Requirement - The answer must be the number of lines in the listing below that contain "yellow", and nothing else.

Input data -
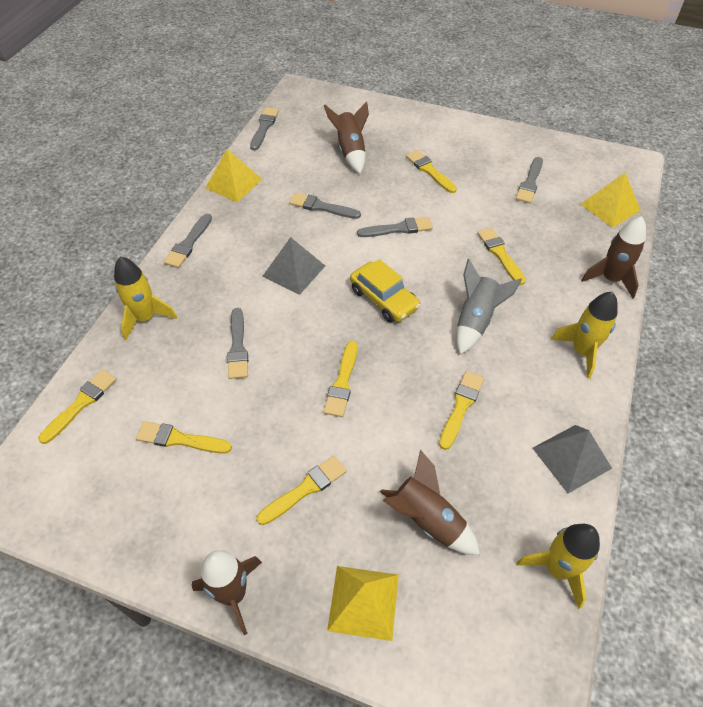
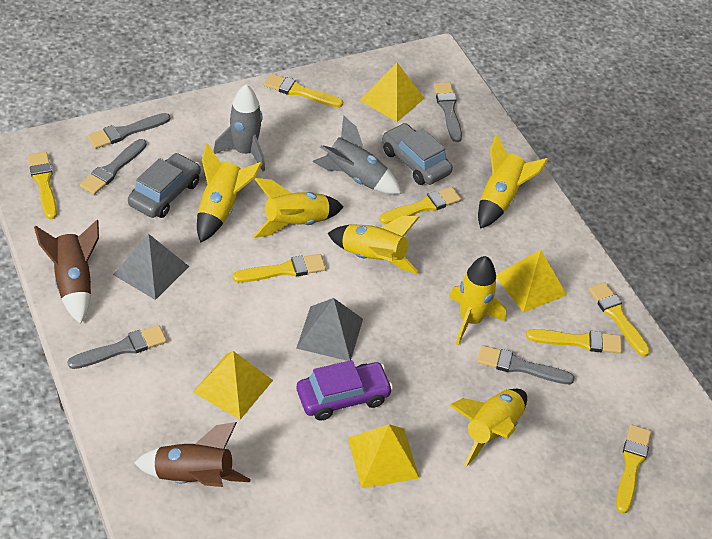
brown rocket: 4 -> 2
grey brush: 6 -> 5
grey car: 0 -> 2
grey rocket: 1 -> 2
purple car: 0 -> 1
yellow car: 1 -> 0
yellow pyramid: 3 -> 4
yellow rocket: 3 -> 6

Output of the exercise - 3